Locate each line in the records below that contains the string "grace", matching case exactly, and copy those lines out.

* Start INPUT MATERIAL *

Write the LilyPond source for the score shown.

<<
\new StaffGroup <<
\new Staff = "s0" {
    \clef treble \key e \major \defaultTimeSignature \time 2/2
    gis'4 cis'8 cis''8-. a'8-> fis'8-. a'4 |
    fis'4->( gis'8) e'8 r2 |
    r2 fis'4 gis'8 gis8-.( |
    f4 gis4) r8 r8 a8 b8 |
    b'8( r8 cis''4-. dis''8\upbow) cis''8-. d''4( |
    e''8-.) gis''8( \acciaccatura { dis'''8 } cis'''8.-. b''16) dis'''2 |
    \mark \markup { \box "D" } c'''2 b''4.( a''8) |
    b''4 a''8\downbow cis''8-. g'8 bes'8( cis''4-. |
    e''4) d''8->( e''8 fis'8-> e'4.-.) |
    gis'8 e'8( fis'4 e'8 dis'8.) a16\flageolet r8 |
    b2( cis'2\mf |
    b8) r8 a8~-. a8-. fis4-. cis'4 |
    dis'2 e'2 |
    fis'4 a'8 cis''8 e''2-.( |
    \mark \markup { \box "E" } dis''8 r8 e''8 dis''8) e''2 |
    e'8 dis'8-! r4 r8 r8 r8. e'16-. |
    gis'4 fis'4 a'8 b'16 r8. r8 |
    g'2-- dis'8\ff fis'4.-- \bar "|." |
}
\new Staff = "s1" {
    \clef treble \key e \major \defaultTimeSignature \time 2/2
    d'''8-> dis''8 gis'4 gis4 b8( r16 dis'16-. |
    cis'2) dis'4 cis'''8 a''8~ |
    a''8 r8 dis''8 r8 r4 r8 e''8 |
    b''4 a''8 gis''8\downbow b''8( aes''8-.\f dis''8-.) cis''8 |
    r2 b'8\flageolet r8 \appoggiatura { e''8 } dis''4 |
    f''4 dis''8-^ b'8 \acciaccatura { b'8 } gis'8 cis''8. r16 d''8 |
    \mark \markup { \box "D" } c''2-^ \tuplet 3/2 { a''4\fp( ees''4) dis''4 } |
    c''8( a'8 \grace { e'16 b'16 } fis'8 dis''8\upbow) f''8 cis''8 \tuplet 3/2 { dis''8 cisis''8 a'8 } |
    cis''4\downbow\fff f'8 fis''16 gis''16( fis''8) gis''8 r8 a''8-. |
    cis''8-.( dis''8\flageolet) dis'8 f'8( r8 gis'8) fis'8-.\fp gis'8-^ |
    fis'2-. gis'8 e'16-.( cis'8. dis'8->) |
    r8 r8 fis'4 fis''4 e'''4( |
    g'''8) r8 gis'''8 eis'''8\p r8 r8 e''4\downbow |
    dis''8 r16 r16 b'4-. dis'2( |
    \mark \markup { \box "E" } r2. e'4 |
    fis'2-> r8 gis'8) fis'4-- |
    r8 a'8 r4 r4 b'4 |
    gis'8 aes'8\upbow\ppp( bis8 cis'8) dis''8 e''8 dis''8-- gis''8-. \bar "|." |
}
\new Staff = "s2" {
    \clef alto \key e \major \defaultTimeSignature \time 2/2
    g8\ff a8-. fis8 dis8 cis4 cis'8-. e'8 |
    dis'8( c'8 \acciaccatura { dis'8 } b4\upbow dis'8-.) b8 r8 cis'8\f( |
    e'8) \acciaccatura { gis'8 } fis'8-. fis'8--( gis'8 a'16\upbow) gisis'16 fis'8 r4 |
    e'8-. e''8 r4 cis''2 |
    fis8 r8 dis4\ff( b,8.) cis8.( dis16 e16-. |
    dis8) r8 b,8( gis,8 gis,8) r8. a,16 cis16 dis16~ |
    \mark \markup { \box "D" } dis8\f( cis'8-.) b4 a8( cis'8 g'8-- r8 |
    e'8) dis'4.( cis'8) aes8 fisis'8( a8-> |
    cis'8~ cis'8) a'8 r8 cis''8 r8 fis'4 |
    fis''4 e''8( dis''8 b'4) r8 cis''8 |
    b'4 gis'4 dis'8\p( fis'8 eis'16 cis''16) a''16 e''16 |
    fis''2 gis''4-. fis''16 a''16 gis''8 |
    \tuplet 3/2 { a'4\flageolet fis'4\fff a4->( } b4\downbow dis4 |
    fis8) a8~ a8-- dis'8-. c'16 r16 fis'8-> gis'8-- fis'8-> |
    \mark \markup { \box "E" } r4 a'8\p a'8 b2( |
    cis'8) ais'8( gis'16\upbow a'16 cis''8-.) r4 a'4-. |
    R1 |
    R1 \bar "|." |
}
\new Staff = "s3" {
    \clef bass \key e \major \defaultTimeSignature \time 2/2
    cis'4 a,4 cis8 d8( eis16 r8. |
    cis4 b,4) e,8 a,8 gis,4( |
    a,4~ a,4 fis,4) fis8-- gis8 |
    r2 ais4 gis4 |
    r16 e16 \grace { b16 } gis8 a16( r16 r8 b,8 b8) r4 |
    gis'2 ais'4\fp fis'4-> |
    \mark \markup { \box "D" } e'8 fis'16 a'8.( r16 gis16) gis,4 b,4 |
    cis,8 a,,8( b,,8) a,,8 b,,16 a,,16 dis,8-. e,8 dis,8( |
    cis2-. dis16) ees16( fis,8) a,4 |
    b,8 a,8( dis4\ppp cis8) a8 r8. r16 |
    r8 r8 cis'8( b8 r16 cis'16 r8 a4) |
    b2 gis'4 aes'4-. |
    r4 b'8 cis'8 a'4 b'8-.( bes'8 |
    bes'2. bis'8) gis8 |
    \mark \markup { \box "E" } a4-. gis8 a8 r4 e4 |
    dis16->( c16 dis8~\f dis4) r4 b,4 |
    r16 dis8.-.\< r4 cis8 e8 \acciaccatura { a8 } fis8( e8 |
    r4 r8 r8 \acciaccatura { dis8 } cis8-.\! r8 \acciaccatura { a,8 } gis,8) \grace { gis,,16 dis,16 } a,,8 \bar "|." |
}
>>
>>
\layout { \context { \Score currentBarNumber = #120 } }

* End INPUT MATERIAL *

* **RESPONSE BELOW**:
    c''8( a'8 \grace { e'16 b'16 } fis'8 dis''8\upbow) f''8 cis''8 \tuplet 3/2 { dis''8 cisis''8 a'8 } |
    r16 e16 \grace { b16 } gis8 a16( r16 r8 b,8 b8) r4 |
    r4 r8 r8 \acciaccatura { dis8 } cis8-.\! r8 \acciaccatura { a,8 } gis,8) \grace { gis,,16 dis,16 } a,,8 \bar "|." |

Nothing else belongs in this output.